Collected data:
---

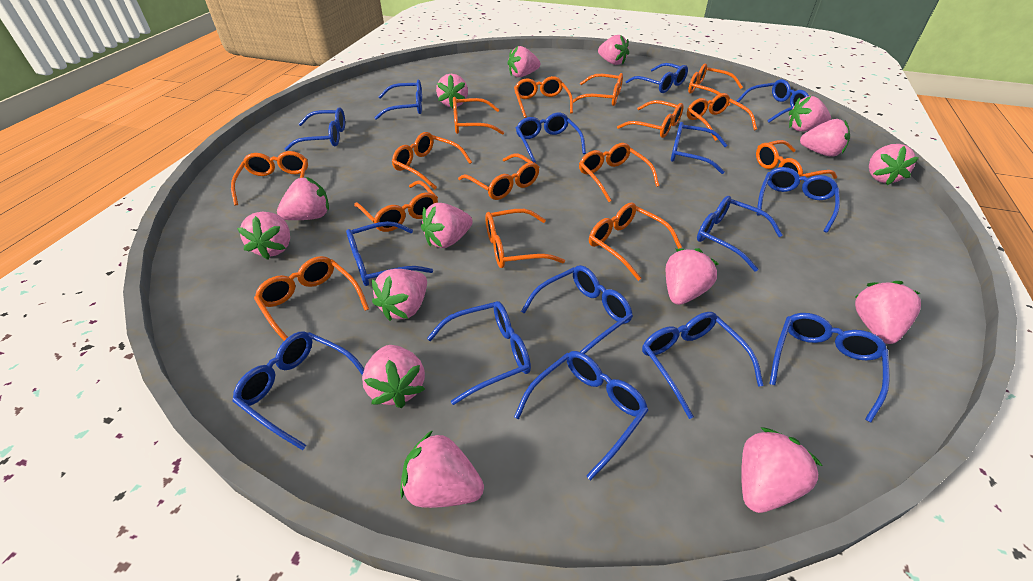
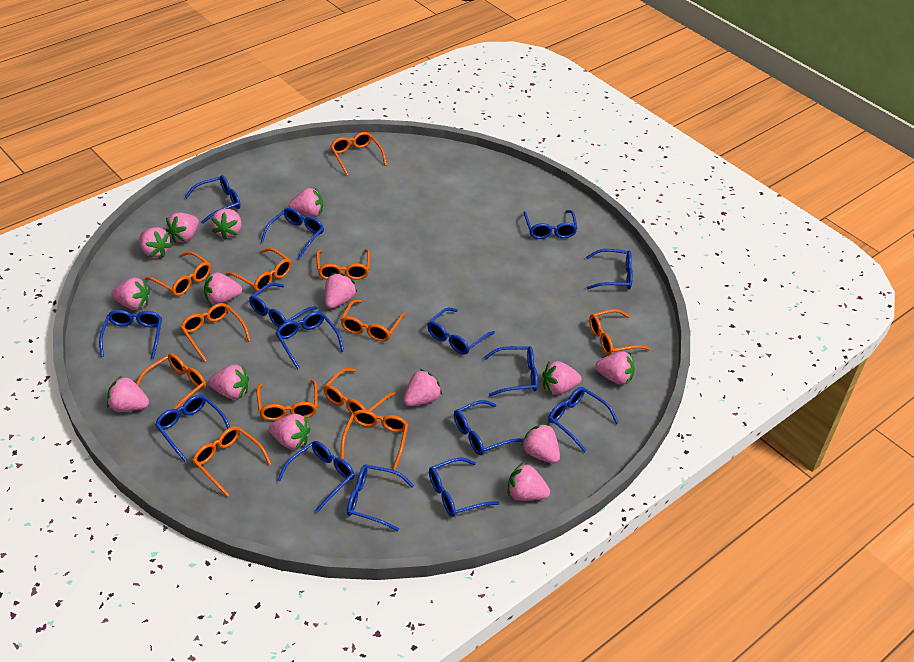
orange glasses: 15 -> 12

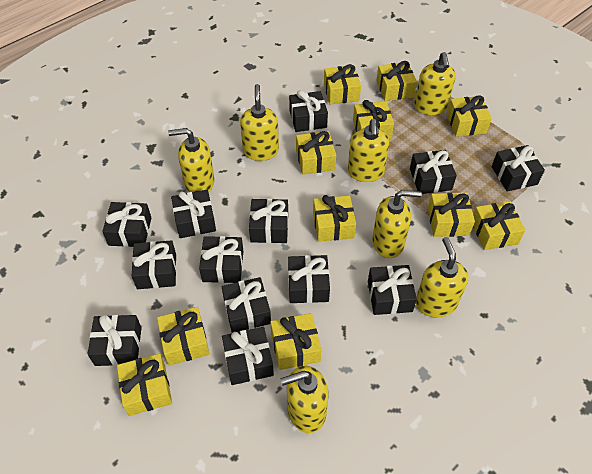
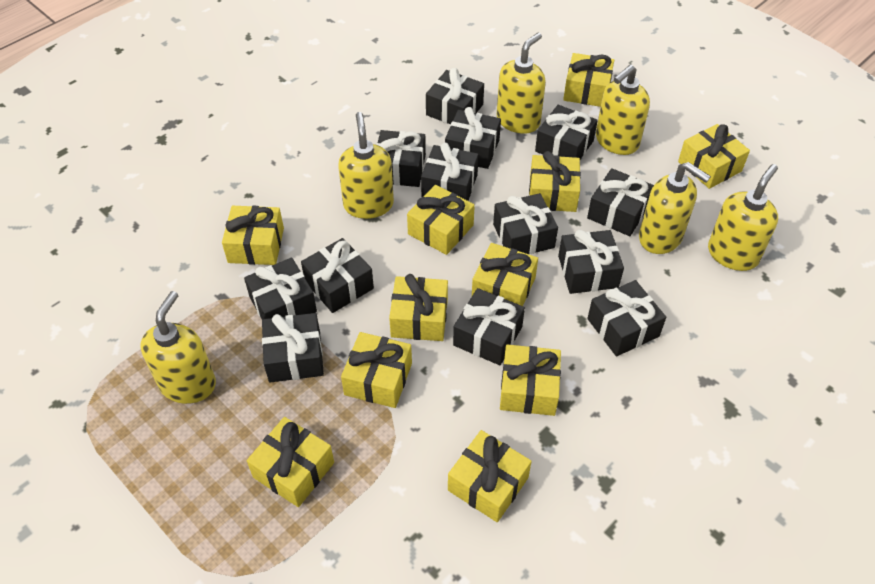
yellow soap dispenser: 7 -> 6

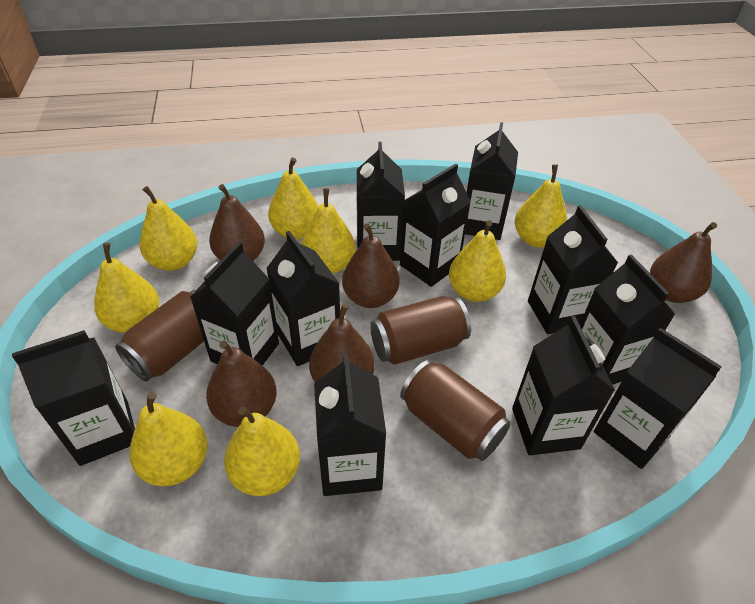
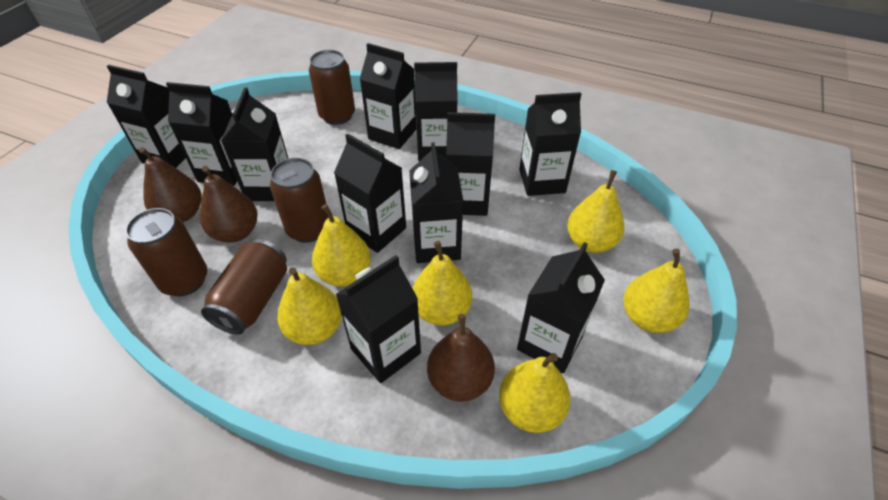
brown can: 3 -> 4
brown pear: 5 -> 3
yellow pear: 8 -> 6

---

- **Aim of the task**
The entries should be printed again exactly as written, leaving all pictures out.

- **Exercise solution**
orange glasses: 15 -> 12

yellow soap dispenser: 7 -> 6

brown can: 3 -> 4
brown pear: 5 -> 3
yellow pear: 8 -> 6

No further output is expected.